DATA FOR REVIEW START
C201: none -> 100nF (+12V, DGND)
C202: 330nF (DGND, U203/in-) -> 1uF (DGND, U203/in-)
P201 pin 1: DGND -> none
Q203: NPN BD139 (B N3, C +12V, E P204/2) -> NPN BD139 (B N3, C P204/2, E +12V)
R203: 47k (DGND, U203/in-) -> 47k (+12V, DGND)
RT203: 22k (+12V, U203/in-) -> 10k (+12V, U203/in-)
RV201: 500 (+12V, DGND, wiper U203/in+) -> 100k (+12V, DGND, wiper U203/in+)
DATA FOR REVIEW END
DATA FOR REVIEW START
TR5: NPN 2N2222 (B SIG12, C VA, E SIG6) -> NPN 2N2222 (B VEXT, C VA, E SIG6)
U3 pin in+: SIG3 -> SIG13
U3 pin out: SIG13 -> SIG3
DATA FOR REVIEW END
In the listing above, find the line containing "TR5: NPN 2N2222" and the line containing "U3 pin out: SIG13 -> SIG3", then retype both and every line between them exactly, with nothing else.

- _OUTPUT FOR THIS EXERCISE_:
TR5: NPN 2N2222 (B SIG12, C VA, E SIG6) -> NPN 2N2222 (B VEXT, C VA, E SIG6)
U3 pin in+: SIG3 -> SIG13
U3 pin out: SIG13 -> SIG3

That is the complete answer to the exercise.